• [TASK INSTRUCTIONS]:
Below is a listing; write it out exactly and drop any images from it.

--- THE RECORDS ---

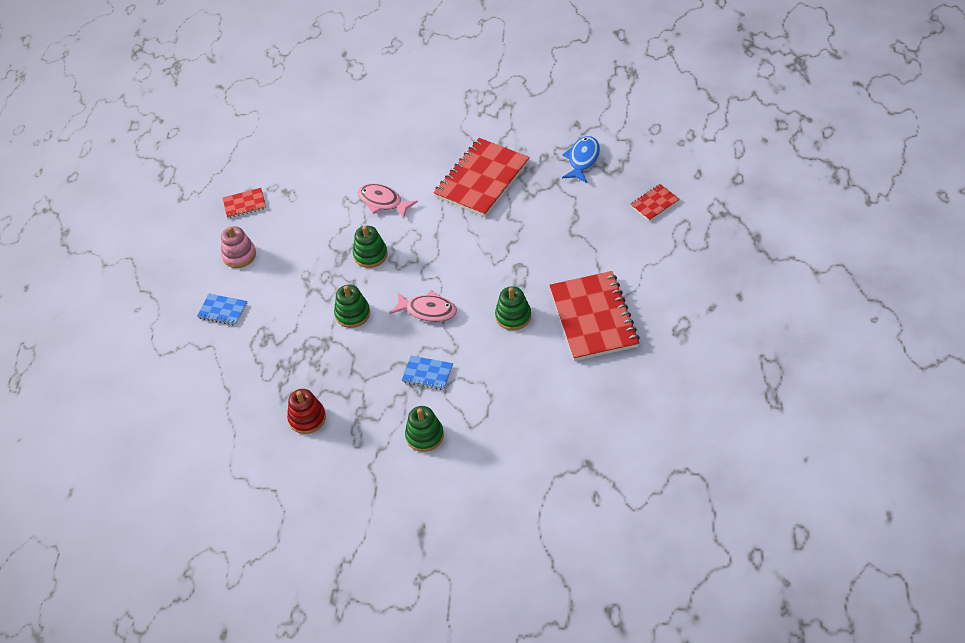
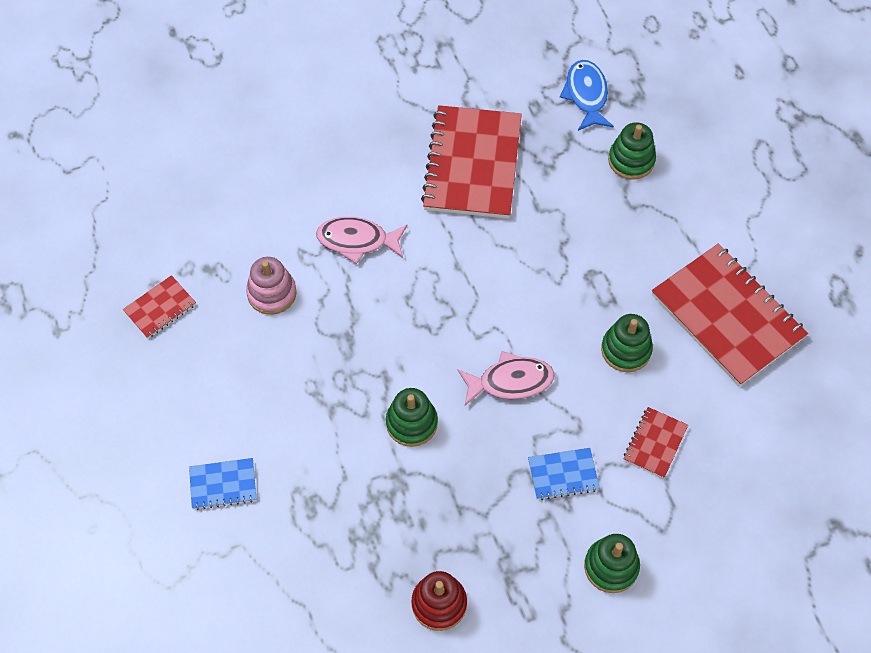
camera: 30 degrees left, 10 degrees up
pink stacking toy [221,226,256,268] -> pink stacking toy moved to [246,257,297,315]
green stacking toy [353,226,388,268] -> green stacking toy moved to [608,123,656,180]
red notebook [630,184,680,221] -> red notebook moved to [623,407,688,478]

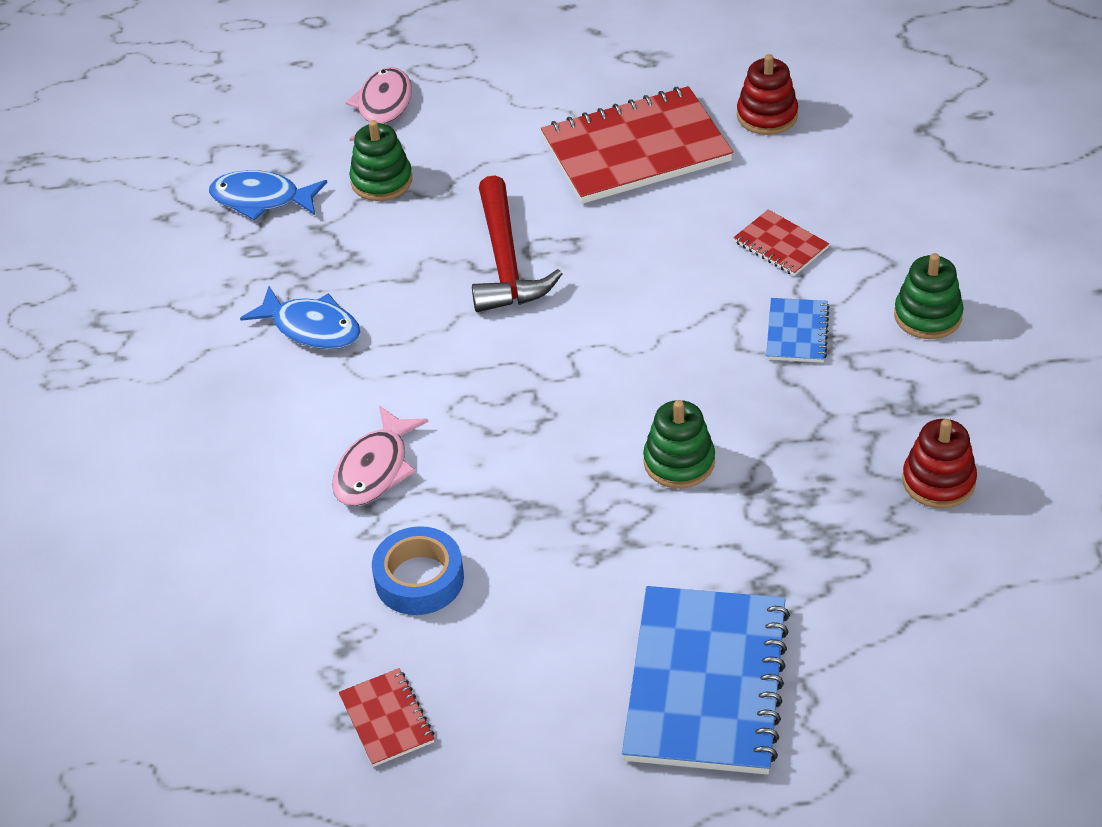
camera: 70 degrees left, 15 degrees down
blue notebook [189,458,256,510] -> blue notebook [622,586,790,775], size x2.17
pink stacking toy [246,257,297,315] -> blue tape [372,526,464,615]
red notebook [421,105,522,219] -> blue fish [240,286,360,349]
pink fish [457,351,554,406] -> pink fish moved to [345,67,412,141]
green stacking toy [601,314,653,372] -> none
none -> red hammer [472,175,562,312]
none -> red stacking toy [737,54,798,135]

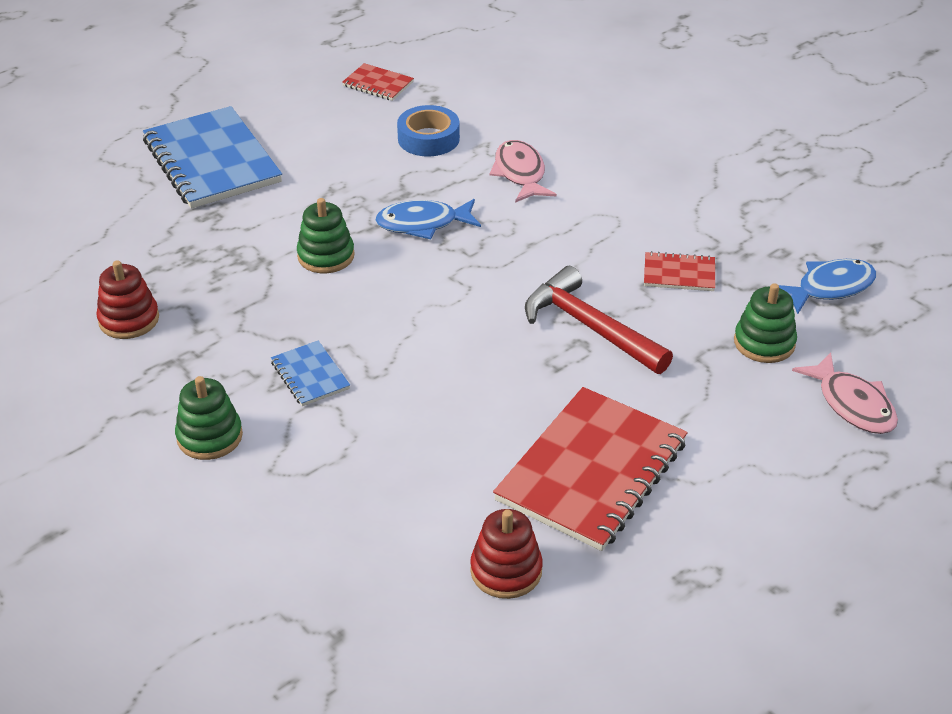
camera: 140 degrees right, 5 degrees down
blue fish [240,286,360,349] -> blue fish moved to [375,199,481,240]
red notebook [733,209,829,276] -> red notebook moved to [644,251,715,291]

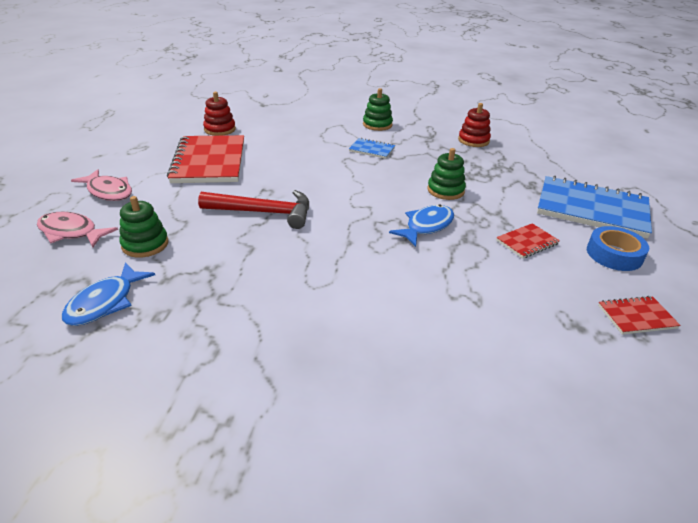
camera: 140 degrees right, 5 degrees down
blue tape [397,105,460,157] -> blue tape moved to [587,226,649,271]
pink fish [489,140,557,203] -> pink fish moved to [71,169,132,201]
red notebook [644,251,715,291] -> red notebook moved to [496,223,560,259]

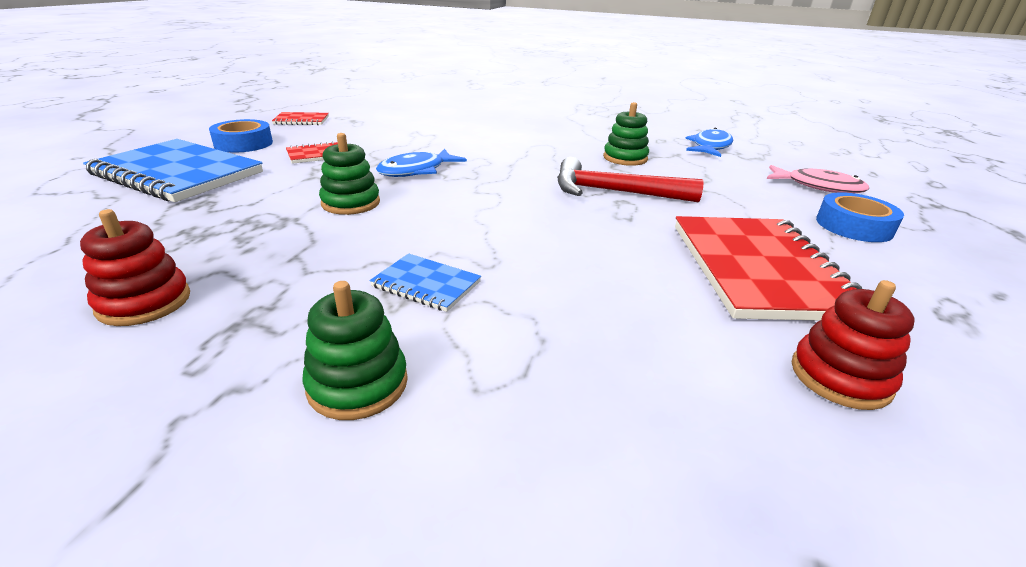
camera: 175 degrees left, 5 degrees down
pink fish [71,169,132,201] -> blue tape [816,192,904,242]
green stacking toy [119,196,168,258] -> green stacking toy moved to [603,102,649,166]

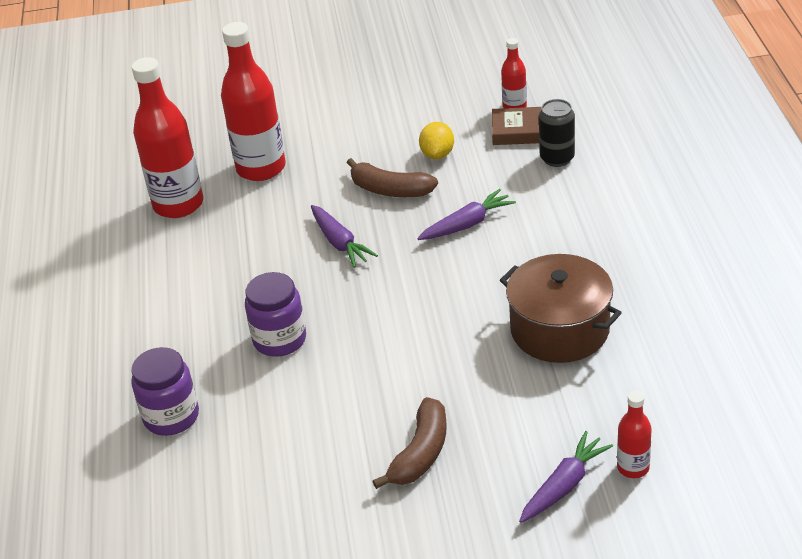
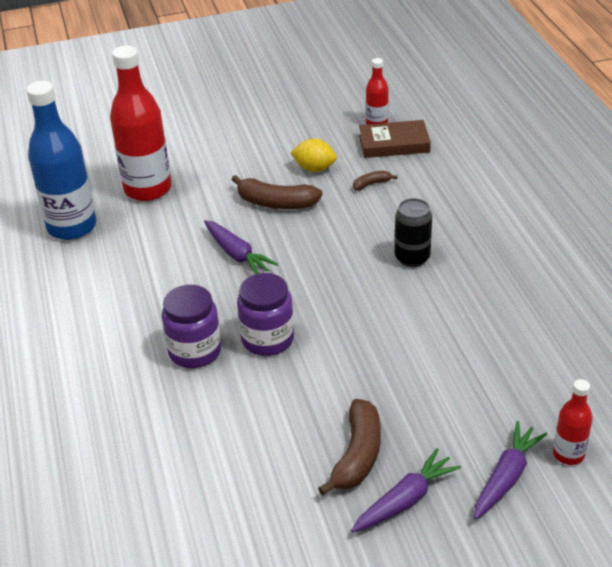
camera: 10 degrees left, 0 degrees up
purple jar [131,347,199,436] -> purple jar moved to [237,273,294,356]
red bottle [132,57,203,218] -> blue bottle [26,81,96,240]
purple carrot [417,189,516,240] -> purple carrot moved to [351,448,461,532]
yellow lemon [419,122,454,159] -> yellow lemon turned 75 degrees counterclockwise [290,139,337,172]
brown pot [500,254,622,363] -> none
black can [539,99,575,167] -> black can moved to [395,198,432,267]
none -> brown banana [353,171,398,190]

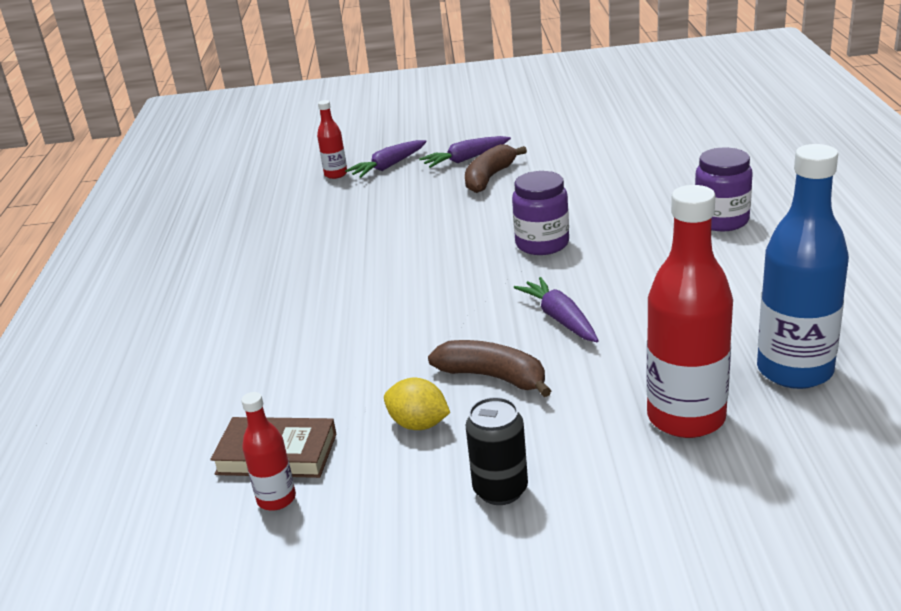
camera: 165 degrees left, 10 degrees down
purple jar [162,285,221,368] -> purple jar moved to [695,148,753,231]
brown banana [353,171,398,190] -> none
black can [395,198,432,267] -> black can moved to [466,397,528,505]

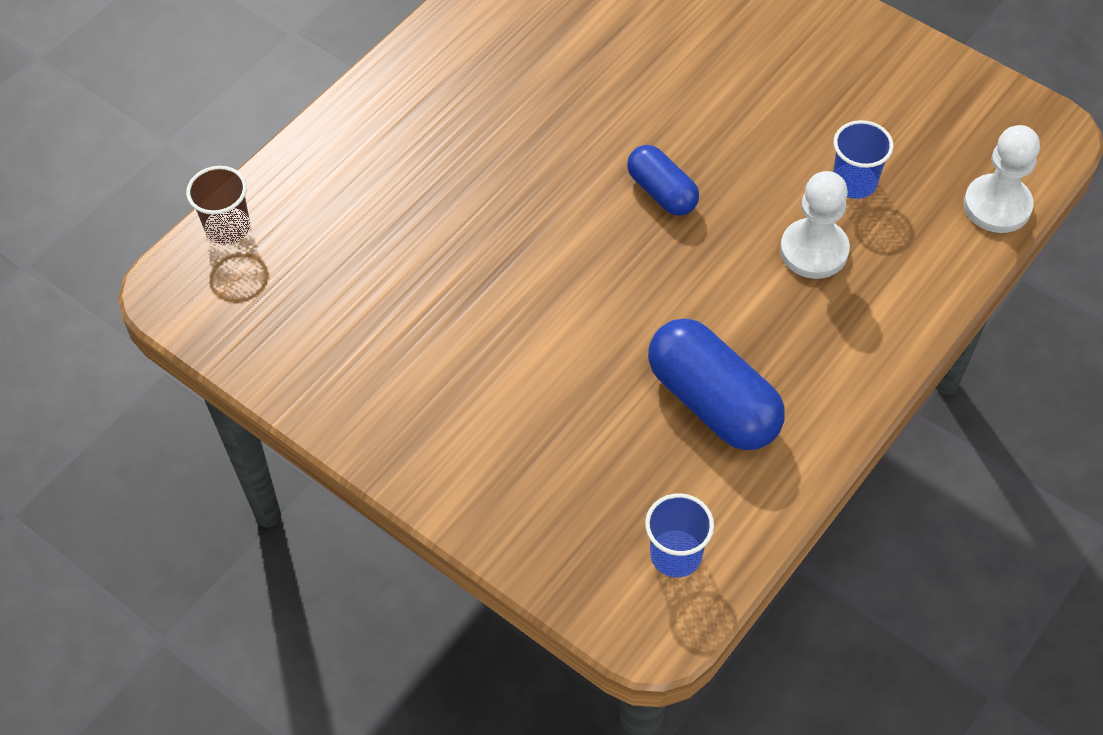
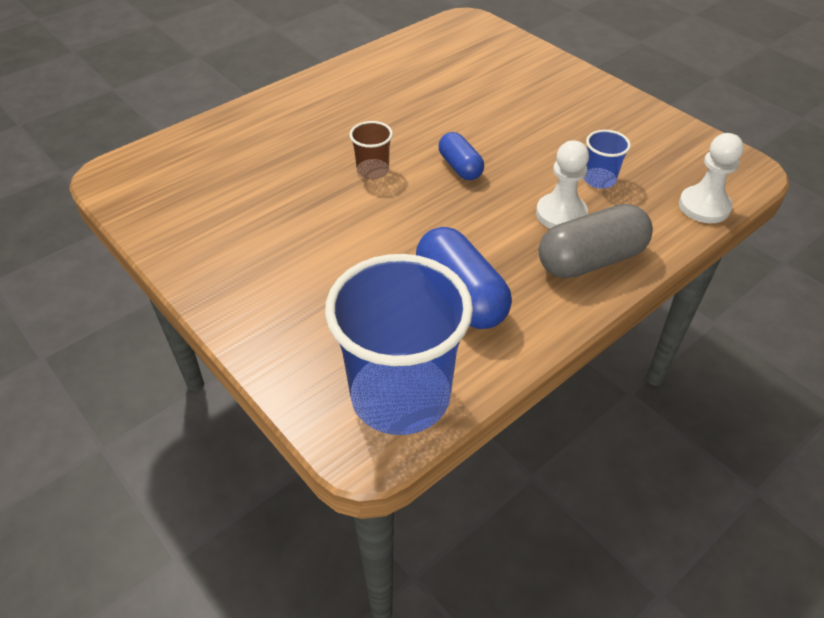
camera: 10 degrees right, 10 degrees down
brown cup [186,166,250,245] -> brown cup moved to [349,121,393,179]
blue cup [645,493,714,578] -> blue cup [325,254,473,435], size x2.32
none -> grey capsule [538,204,653,278]

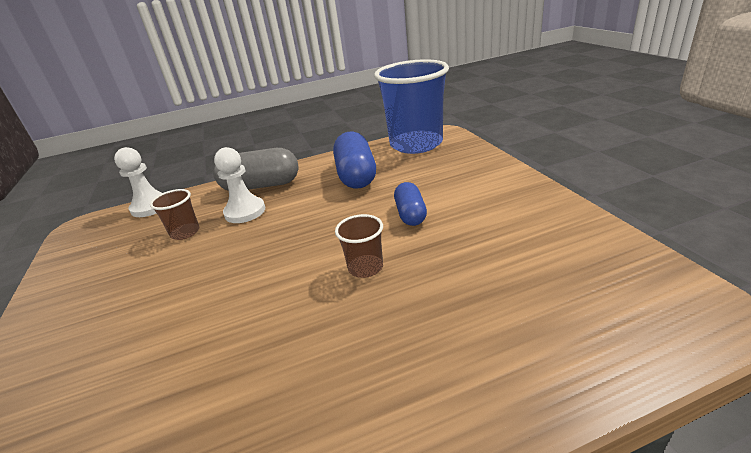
camera: 155 degrees left, 15 degrees down
blue capsule [439,132,484,180] -> blue capsule moved to [394,182,427,226]
blue cup [584,130,631,189] -> brown cup [150,189,199,240]

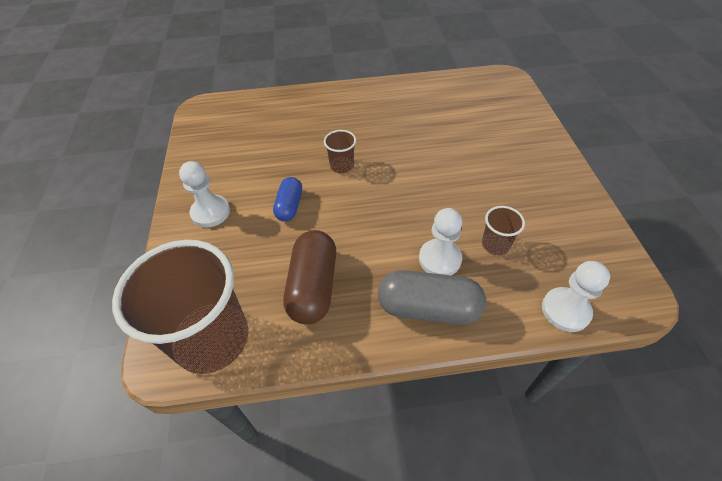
camera: 170 degrees left, 20 degrees up
blue capsule [333,132,376,188] -> brown capsule [284,230,336,324]
blue cup [374,59,449,154] -> brown cup [112,240,248,374]
none -> white pawn [179,161,230,227]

---

• [RESPONSE]:
camera: 30 degrees left, 10 degrees up
pink stacking toy [221,226,256,268] -> pink stacking toy moved to [246,257,297,315]
green stacking toy [353,226,388,268] -> green stacking toy moved to [608,123,656,180]
red notebook [630,184,680,221] -> red notebook moved to [623,407,688,478]

camera: 70 degrees left, 15 degrees down
blue notebook [189,458,256,510] -> blue notebook [622,586,790,775], size x2.17
pink stacking toy [246,257,297,315] -> blue tape [372,526,464,615]
red notebook [421,105,522,219] -> blue fish [240,286,360,349]
pink fish [457,351,554,406] -> pink fish moved to [345,67,412,141]
green stacking toy [601,314,653,372] -> none
none -> red hammer [472,175,562,312]
none -> red stacking toy [737,54,798,135]

camera: 140 degrees right, 5 degrees down
blue fish [240,286,360,349] -> blue fish moved to [375,199,481,240]
red notebook [733,209,829,276] -> red notebook moved to [644,251,715,291]

camera: 140 degrees right, 5 degrees down
blue tape [397,105,460,157] -> blue tape moved to [587,226,649,271]
pink fish [489,140,557,203] -> pink fish moved to [71,169,132,201]
red notebook [644,251,715,291] -> red notebook moved to [496,223,560,259]

camera: 175 degrees left, 5 degrees down
pink fish [71,169,132,201] -> blue tape [816,192,904,242]
green stacking toy [119,196,168,258] -> green stacking toy moved to [603,102,649,166]

camera: 10 degrees left, 0 degrees up
purple jar [131,347,199,436] -> purple jar moved to [237,273,294,356]
red bottle [132,57,203,218] -> blue bottle [26,81,96,240]
purple carrot [417,189,516,240] -> purple carrot moved to [351,448,461,532]
yellow lemon [419,122,454,159] -> yellow lemon turned 75 degrees counterclockwise [290,139,337,172]
brown pot [500,254,622,363] -> none
black can [539,99,575,167] -> black can moved to [395,198,432,267]
none -> brown banana [353,171,398,190]

camera: 165 degrees left, 10 degrees down
purple jar [162,285,221,368] -> purple jar moved to [695,148,753,231]
brown banana [353,171,398,190] -> none
black can [395,198,432,267] -> black can moved to [466,397,528,505]

camera: 10 degrees right, 10 degrees down
brown cup [186,166,250,245] -> brown cup moved to [349,121,393,179]
blue cup [645,493,714,578] -> blue cup [325,254,473,435], size x2.32
none -> grey capsule [538,204,653,278]

camera: 155 degrees left, 15 degrees down
blue capsule [439,132,484,180] -> blue capsule moved to [394,182,427,226]
blue cup [584,130,631,189] -> brown cup [150,189,199,240]

camera: 170 degrees left, 20 degrees up
blue capsule [333,132,376,188] -> brown capsule [284,230,336,324]
blue cup [374,59,449,154] -> brown cup [112,240,248,374]
none -> white pawn [179,161,230,227]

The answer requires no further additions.